Excerpted records:
________________________

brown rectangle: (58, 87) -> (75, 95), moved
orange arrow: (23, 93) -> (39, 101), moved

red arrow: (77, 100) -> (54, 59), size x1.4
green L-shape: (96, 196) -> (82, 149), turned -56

________________________

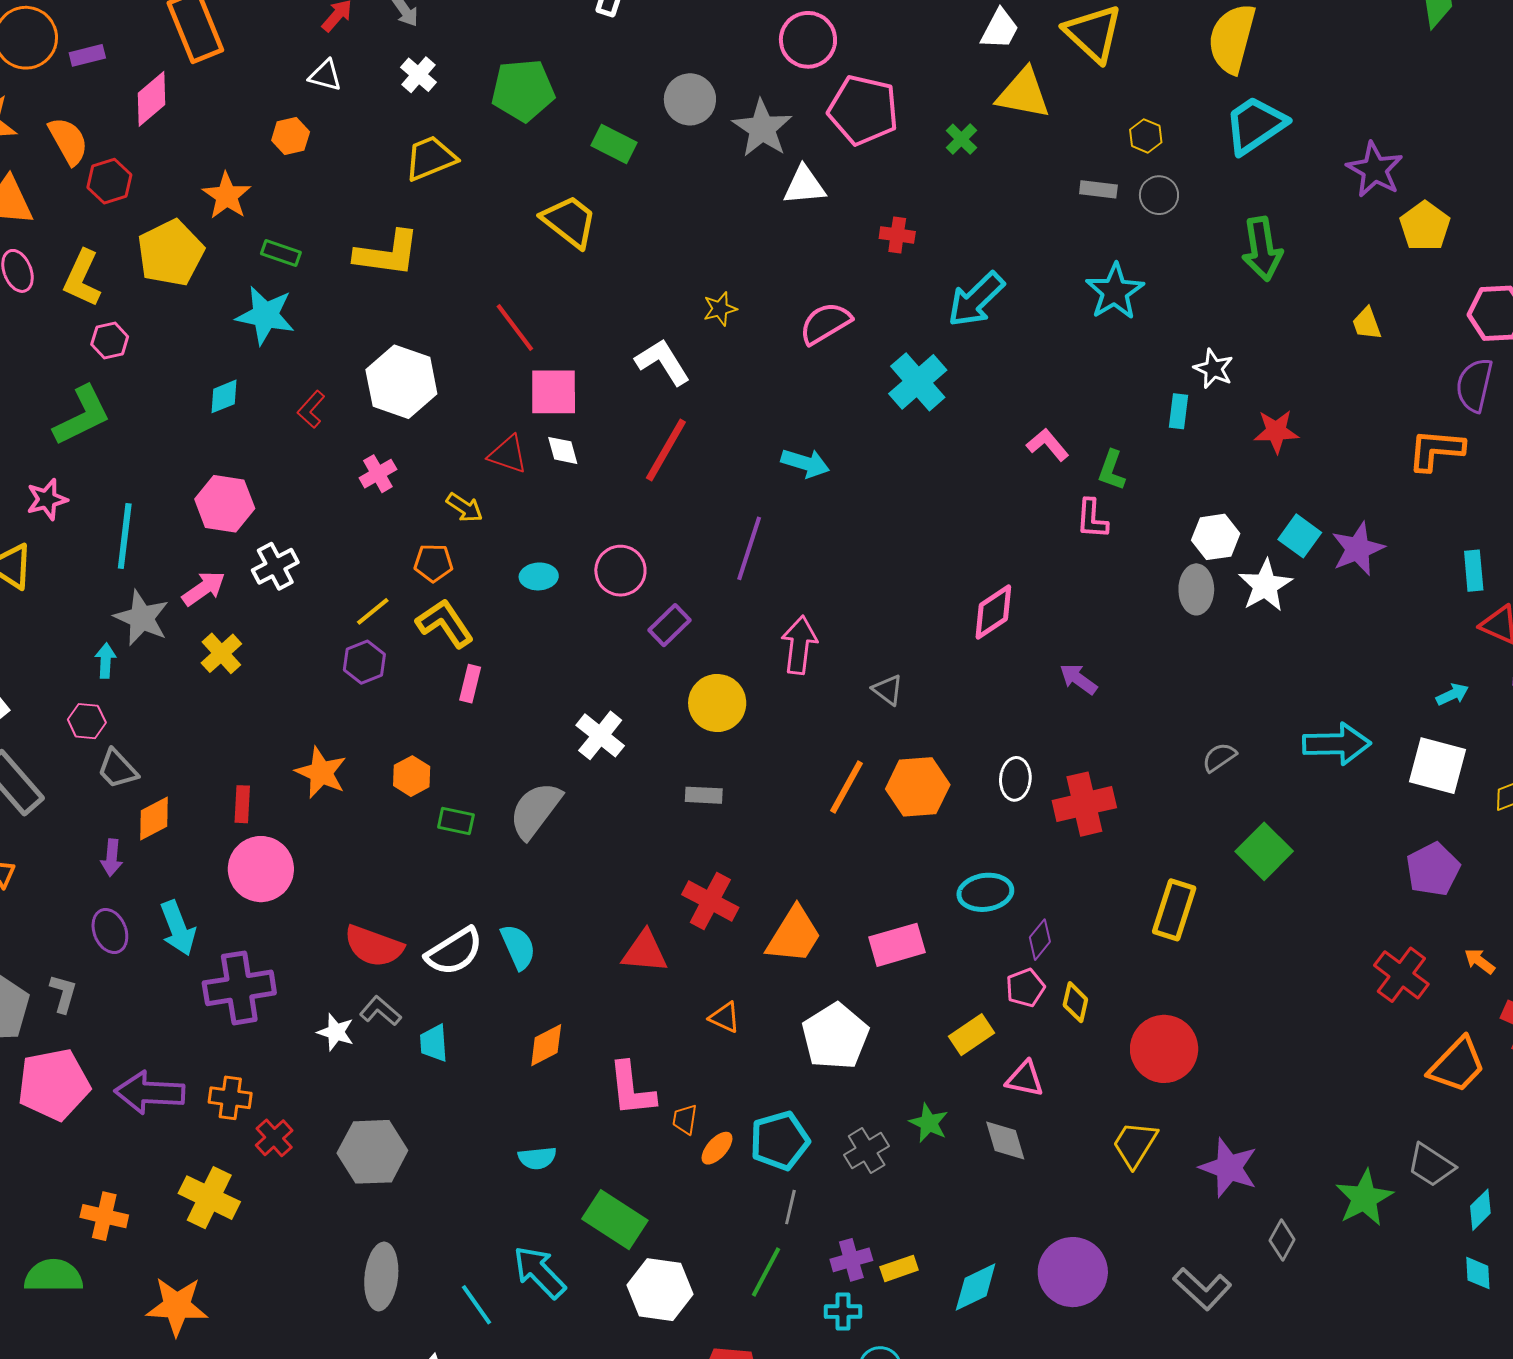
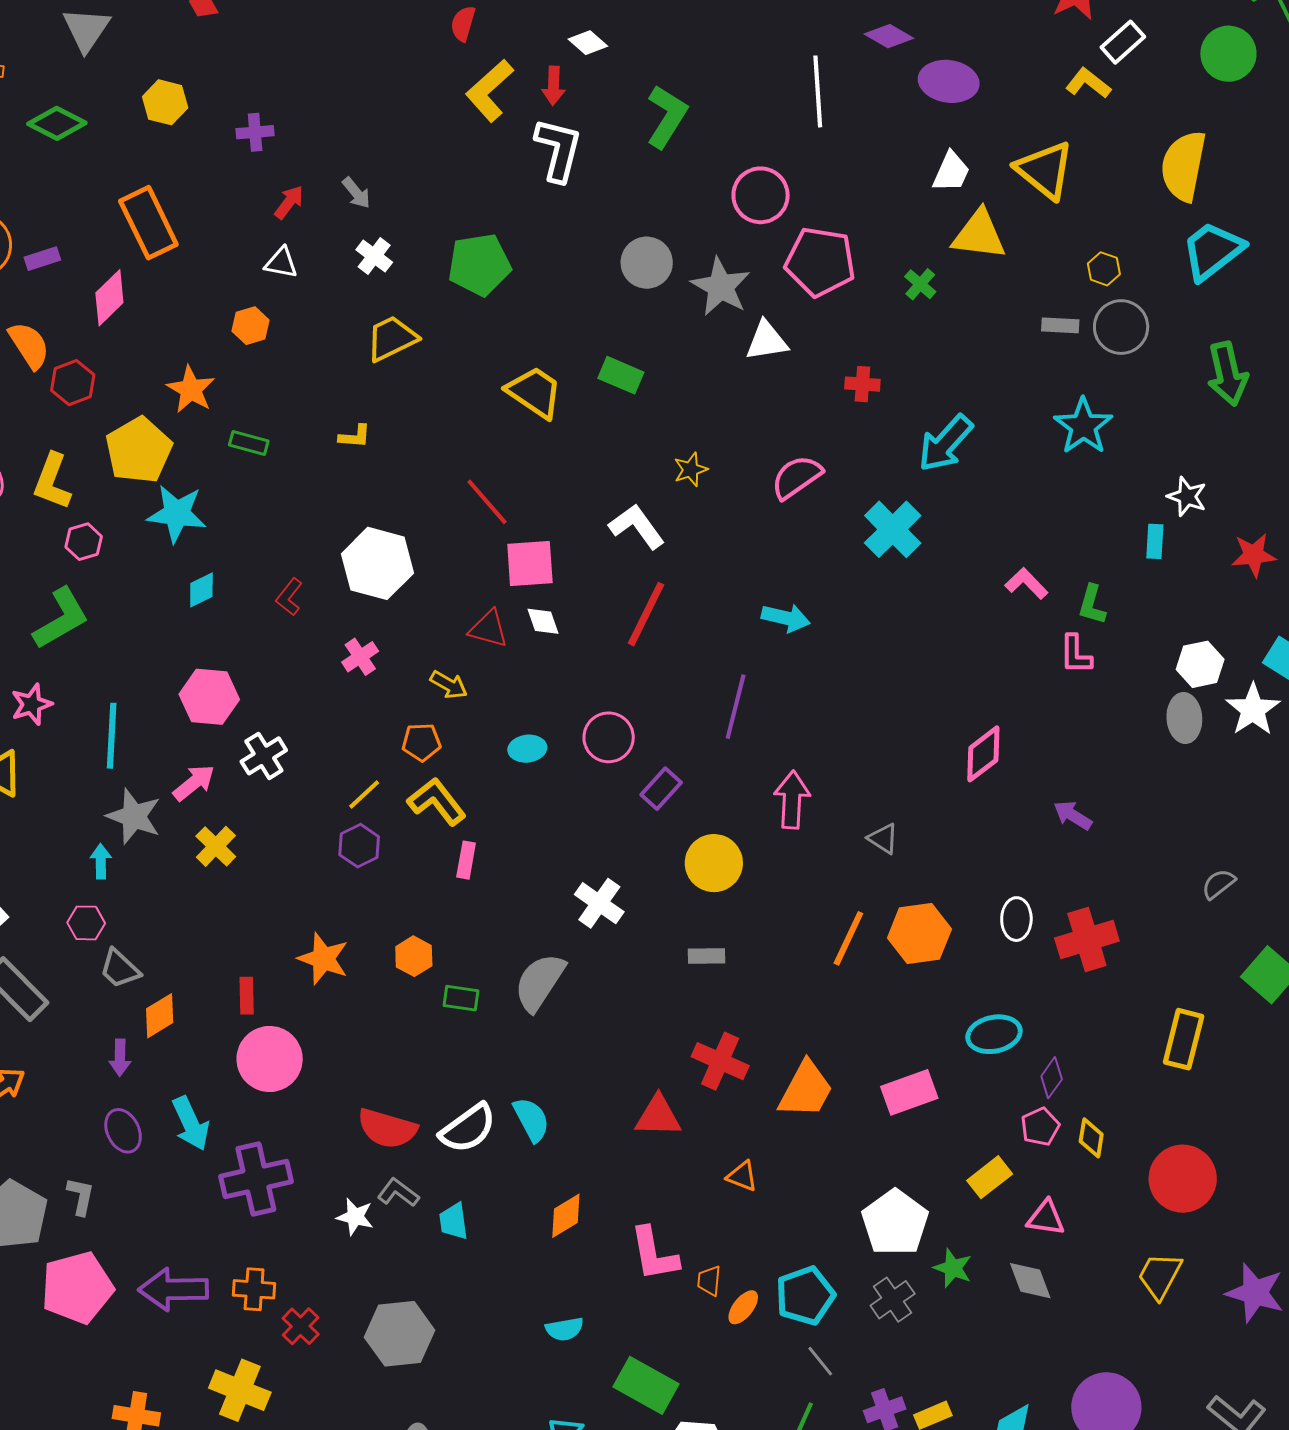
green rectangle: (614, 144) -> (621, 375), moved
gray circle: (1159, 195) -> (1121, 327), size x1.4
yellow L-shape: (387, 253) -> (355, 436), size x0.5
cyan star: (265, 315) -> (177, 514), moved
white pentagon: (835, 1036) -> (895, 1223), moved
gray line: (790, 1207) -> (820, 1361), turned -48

________________________

Exercise directions: From the data above, reproduce word for word the lines running from the line with "red arrow: (77, 100) -> (54, 59), size x1.4" to the line with "green L-shape: (96, 196)", ends included.

Your response:
red arrow: (77, 100) -> (54, 59), size x1.4
green L-shape: (96, 196) -> (82, 149), turned -56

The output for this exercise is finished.